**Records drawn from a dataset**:
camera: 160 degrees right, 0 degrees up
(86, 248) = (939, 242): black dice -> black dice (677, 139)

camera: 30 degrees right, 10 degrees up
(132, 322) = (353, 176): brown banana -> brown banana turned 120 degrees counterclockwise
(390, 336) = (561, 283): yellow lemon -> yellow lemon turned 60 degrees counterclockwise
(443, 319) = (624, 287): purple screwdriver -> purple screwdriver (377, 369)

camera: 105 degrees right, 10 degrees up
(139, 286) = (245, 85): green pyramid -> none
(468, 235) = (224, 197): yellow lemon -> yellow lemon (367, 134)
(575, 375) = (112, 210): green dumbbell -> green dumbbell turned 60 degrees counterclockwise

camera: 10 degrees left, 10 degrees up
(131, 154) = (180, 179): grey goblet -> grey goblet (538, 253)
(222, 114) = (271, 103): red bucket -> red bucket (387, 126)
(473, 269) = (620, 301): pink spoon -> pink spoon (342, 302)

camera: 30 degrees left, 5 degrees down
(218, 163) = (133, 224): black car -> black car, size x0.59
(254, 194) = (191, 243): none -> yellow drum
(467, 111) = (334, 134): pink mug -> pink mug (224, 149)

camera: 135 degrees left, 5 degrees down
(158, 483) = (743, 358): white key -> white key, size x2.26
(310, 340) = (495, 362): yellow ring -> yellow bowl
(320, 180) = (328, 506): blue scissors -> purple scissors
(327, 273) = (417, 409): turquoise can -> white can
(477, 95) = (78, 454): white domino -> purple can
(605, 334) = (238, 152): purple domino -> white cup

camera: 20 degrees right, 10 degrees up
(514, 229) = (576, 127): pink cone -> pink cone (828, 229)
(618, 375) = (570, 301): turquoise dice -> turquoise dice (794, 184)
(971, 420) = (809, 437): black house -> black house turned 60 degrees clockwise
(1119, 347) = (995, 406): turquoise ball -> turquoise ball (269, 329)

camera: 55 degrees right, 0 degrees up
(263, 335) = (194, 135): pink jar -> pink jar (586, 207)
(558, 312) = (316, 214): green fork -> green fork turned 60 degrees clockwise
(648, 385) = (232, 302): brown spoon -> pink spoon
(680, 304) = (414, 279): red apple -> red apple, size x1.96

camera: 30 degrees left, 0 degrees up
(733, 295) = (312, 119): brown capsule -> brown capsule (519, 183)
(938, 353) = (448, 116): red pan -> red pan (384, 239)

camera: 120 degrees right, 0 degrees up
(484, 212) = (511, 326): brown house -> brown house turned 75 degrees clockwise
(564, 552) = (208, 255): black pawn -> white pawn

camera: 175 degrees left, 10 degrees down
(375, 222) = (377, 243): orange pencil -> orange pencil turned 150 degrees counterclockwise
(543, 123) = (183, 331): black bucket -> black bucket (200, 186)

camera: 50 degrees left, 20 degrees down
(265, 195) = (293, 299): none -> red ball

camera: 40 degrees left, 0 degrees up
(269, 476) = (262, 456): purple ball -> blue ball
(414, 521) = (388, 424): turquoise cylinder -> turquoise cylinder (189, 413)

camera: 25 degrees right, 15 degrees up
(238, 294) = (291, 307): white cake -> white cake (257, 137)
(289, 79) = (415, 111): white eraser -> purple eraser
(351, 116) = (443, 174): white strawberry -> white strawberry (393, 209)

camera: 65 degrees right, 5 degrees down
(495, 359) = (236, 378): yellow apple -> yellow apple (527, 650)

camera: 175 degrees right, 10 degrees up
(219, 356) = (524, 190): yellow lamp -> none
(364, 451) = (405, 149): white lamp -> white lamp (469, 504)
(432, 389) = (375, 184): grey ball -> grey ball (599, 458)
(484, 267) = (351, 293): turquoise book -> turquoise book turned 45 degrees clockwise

**Assignment**:
Of the entries above, transcribe exactly those lines that fall between the line containing "(605, 334) = (238, 152): purple" and the line containing "camera: 175 degrees left, 10 degrees down", together with those two lines.

**Task result**:
(605, 334) = (238, 152): purple domino -> white cup

camera: 20 degrees right, 10 degrees up
(514, 229) = (576, 127): pink cone -> pink cone (828, 229)
(618, 375) = (570, 301): turquoise dice -> turquoise dice (794, 184)
(971, 420) = (809, 437): black house -> black house turned 60 degrees clockwise
(1119, 347) = (995, 406): turquoise ball -> turquoise ball (269, 329)

camera: 55 degrees right, 0 degrees up
(263, 335) = (194, 135): pink jar -> pink jar (586, 207)
(558, 312) = (316, 214): green fork -> green fork turned 60 degrees clockwise
(648, 385) = (232, 302): brown spoon -> pink spoon
(680, 304) = (414, 279): red apple -> red apple, size x1.96

camera: 30 degrees left, 0 degrees up
(733, 295) = (312, 119): brown capsule -> brown capsule (519, 183)
(938, 353) = (448, 116): red pan -> red pan (384, 239)

camera: 120 degrees right, 0 degrees up
(484, 212) = (511, 326): brown house -> brown house turned 75 degrees clockwise
(564, 552) = (208, 255): black pawn -> white pawn

camera: 175 degrees left, 10 degrees down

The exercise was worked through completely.